[Content revision data]
◇ ◇ ◇ ◇ ◇ ◇ ◇
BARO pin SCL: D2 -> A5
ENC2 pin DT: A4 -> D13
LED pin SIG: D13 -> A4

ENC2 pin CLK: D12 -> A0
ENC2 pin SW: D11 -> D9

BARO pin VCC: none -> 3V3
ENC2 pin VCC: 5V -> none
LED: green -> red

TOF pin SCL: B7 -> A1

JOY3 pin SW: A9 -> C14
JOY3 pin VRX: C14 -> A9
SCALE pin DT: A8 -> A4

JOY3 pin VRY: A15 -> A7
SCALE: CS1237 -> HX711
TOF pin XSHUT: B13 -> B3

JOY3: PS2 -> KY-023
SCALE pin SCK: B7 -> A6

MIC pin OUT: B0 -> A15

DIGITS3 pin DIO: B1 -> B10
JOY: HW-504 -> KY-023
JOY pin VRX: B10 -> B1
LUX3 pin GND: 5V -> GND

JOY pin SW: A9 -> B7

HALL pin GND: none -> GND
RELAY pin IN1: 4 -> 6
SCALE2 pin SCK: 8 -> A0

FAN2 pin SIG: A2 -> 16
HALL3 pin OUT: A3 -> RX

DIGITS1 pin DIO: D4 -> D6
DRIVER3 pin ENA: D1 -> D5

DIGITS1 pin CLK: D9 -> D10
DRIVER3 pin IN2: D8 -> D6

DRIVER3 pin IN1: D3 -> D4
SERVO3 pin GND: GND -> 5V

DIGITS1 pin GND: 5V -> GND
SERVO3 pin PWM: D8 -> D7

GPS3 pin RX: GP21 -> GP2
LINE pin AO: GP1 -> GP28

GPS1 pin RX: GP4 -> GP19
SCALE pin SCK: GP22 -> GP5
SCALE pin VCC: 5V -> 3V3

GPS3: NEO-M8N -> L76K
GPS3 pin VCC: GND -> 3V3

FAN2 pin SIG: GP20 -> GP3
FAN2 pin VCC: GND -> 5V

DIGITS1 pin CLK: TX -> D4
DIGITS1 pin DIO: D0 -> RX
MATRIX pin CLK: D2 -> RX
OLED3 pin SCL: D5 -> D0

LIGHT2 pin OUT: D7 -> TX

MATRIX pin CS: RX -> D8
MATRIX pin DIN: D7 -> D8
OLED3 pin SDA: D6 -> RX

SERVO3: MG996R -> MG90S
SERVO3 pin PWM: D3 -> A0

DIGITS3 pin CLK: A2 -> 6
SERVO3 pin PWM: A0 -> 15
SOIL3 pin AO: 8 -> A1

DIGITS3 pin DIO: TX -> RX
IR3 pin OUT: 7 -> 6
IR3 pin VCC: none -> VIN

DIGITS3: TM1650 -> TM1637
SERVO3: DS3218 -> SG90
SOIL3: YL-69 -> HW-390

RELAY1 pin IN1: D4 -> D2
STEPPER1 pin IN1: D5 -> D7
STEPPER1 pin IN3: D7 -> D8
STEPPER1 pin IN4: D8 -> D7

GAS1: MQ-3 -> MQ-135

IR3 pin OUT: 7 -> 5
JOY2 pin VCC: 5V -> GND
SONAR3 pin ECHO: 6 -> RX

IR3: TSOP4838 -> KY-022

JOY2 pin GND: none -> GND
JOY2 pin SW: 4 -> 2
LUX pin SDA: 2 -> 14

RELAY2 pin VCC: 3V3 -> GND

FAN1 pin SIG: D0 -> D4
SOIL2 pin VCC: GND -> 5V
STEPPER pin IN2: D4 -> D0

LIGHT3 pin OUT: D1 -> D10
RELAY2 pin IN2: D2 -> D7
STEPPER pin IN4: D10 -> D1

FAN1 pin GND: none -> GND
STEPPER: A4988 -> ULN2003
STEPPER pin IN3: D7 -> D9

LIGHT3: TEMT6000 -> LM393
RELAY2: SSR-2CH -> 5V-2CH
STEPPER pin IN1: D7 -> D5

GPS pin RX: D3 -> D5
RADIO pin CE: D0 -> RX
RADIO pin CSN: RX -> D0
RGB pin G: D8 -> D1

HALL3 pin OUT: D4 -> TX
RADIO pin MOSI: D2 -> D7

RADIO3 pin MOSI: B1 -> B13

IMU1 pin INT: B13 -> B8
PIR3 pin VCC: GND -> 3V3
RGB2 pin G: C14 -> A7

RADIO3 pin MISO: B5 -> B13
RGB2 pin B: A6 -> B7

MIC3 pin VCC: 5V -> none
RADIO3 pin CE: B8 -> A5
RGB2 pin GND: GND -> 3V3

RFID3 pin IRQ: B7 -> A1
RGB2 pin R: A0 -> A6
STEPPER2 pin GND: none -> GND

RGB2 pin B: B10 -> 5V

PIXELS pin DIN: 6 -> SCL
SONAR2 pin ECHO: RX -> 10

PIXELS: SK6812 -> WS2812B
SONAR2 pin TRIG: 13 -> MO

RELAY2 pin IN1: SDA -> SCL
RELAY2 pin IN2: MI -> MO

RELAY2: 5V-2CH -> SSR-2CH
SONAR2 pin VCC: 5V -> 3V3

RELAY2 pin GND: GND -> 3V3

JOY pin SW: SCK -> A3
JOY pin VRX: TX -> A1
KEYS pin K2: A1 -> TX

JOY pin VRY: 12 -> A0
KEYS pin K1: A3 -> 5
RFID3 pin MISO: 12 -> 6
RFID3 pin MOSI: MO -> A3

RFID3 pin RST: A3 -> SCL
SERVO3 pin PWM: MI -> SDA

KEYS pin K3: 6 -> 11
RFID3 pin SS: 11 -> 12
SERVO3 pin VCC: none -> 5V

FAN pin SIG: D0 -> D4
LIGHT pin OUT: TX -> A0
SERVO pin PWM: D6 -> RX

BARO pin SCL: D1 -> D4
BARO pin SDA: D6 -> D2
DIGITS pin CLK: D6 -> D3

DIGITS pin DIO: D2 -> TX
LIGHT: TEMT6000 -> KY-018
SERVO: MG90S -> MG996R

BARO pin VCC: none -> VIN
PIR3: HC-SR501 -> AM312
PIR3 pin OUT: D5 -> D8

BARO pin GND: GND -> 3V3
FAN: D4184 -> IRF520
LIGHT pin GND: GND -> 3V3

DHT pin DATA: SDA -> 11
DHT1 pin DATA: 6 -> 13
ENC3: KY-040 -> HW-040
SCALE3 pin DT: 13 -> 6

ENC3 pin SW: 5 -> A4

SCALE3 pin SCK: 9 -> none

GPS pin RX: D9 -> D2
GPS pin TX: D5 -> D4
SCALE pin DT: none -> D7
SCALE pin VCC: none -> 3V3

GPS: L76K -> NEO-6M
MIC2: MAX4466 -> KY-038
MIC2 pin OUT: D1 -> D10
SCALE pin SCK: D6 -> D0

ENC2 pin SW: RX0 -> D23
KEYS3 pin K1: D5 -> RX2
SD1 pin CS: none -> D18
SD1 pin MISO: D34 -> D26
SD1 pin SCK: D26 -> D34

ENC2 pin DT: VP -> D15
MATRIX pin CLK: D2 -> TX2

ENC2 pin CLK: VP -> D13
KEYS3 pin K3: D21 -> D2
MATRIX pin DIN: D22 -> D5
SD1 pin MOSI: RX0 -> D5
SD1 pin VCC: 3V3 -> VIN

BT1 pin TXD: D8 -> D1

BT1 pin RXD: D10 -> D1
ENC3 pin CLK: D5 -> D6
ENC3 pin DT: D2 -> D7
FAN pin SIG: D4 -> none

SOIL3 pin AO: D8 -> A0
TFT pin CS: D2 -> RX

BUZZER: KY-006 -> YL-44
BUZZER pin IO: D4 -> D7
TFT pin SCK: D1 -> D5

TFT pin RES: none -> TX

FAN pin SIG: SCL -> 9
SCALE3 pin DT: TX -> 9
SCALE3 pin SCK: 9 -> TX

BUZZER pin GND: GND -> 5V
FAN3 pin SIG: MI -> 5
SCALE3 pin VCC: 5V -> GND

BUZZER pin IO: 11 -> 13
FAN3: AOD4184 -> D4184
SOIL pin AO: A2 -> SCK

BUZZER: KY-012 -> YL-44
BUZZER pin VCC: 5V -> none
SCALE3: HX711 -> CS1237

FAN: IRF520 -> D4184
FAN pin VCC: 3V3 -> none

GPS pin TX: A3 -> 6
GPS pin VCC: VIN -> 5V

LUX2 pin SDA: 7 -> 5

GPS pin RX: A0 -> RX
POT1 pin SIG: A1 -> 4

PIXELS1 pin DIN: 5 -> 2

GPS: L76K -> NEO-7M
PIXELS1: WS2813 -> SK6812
◇ ◇ ◇ ◇ ◇ ◇ ◇
• [Exercise]
If a line in the records above holds the string "ECHO", copy it.

• [Result for this exercise]
SONAR3 pin ECHO: 6 -> RX
SONAR2 pin ECHO: RX -> 10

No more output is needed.